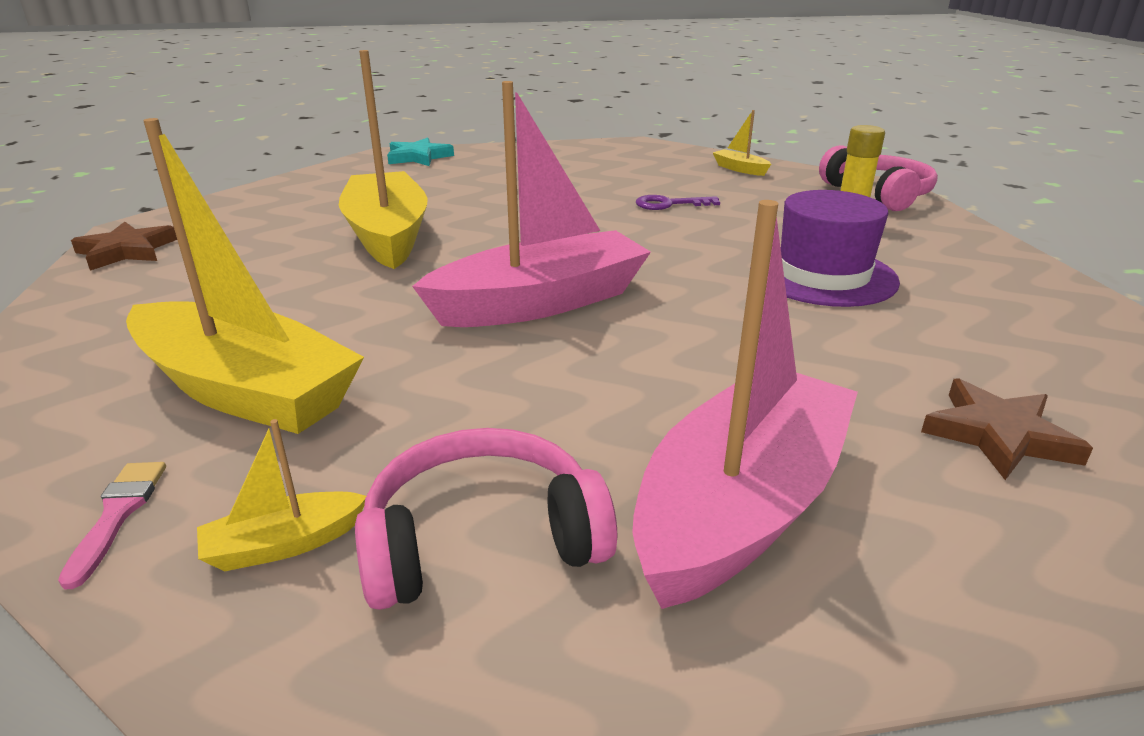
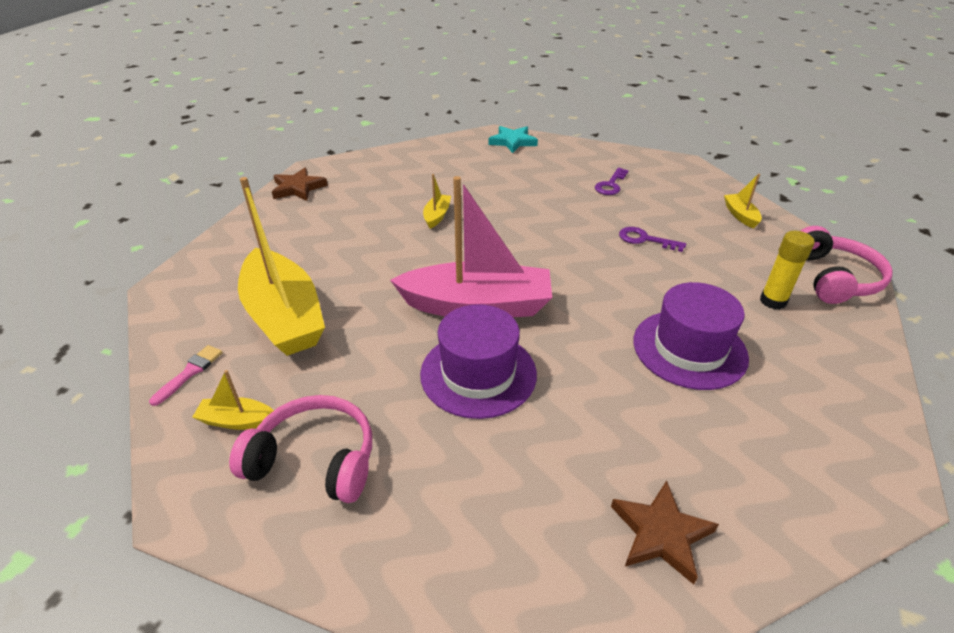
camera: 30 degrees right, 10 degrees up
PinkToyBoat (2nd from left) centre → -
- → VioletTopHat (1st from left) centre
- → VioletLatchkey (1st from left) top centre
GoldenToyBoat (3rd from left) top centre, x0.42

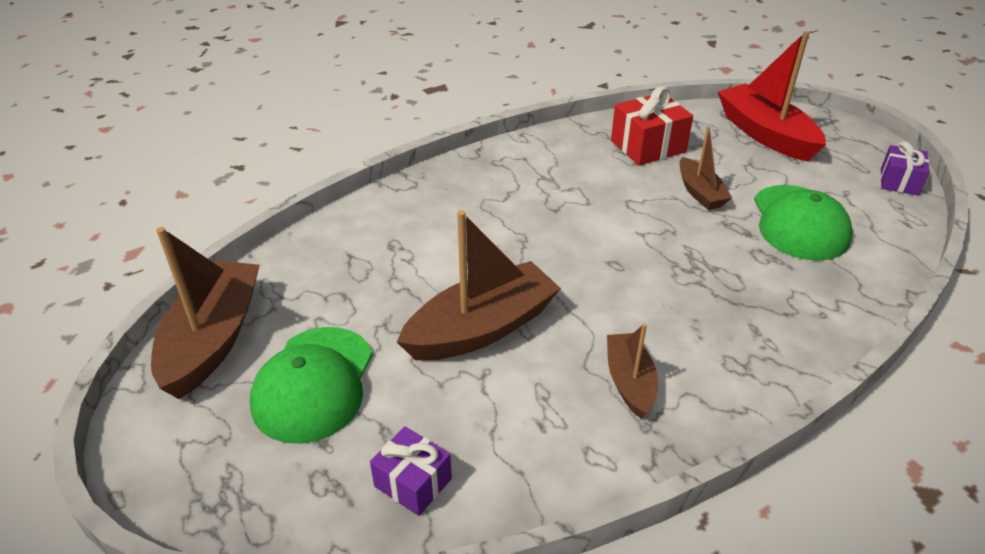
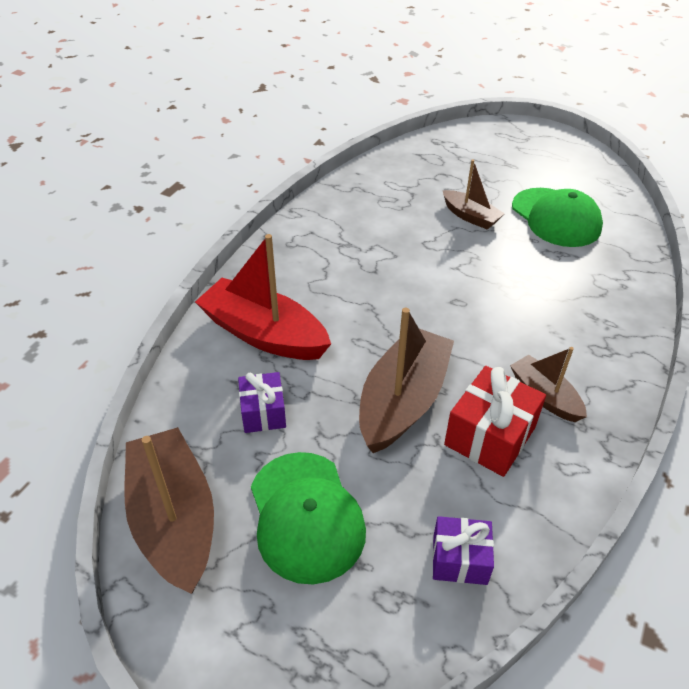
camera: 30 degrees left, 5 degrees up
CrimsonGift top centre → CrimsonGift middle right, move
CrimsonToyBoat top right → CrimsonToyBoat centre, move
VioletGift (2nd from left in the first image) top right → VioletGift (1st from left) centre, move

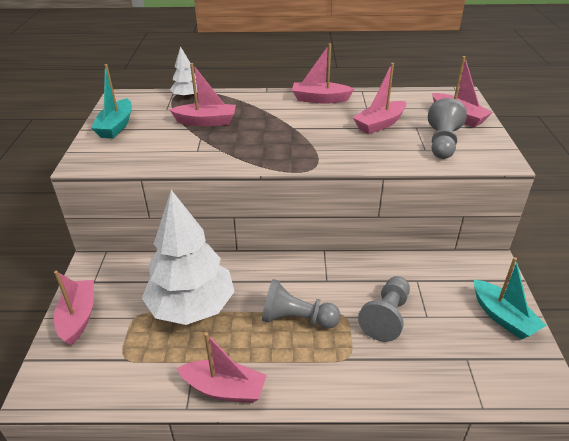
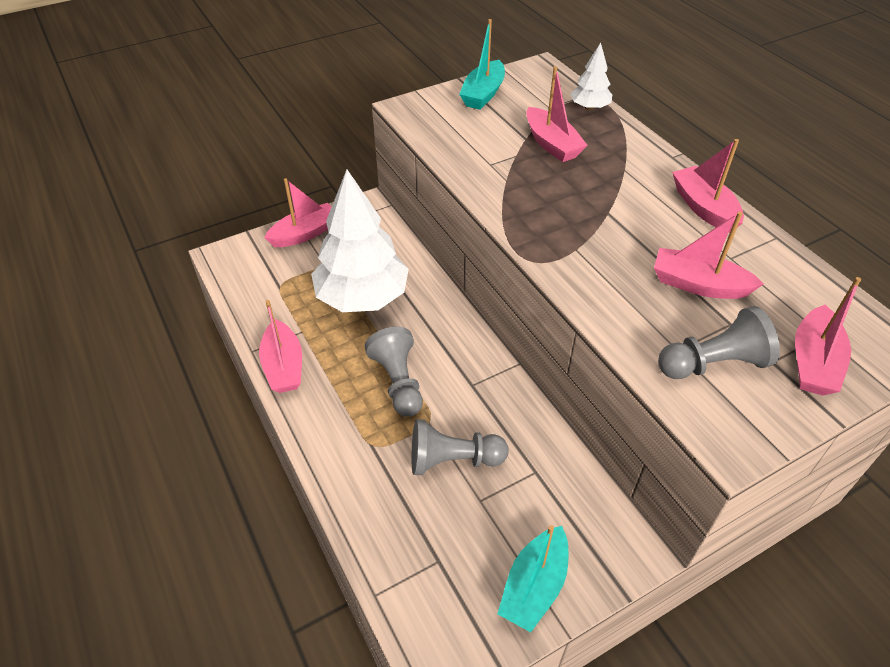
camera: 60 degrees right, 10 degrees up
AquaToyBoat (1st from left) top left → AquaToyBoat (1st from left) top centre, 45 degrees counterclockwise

PROBLEM TO WORK ON >> Look above for the line with "camera: 30 degrees left, 5 degrees up" and the line with "camera: 60 degrees right, 10 degrees up", then copy them and all lines in between exactly as written, and only those, without any pictures.

TASK OUTPUT >>
camera: 30 degrees left, 5 degrees up
CrimsonGift top centre → CrimsonGift middle right, move
CrimsonToyBoat top right → CrimsonToyBoat centre, move
VioletGift (2nd from left in the first image) top right → VioletGift (1st from left) centre, move

camera: 60 degrees right, 10 degrees up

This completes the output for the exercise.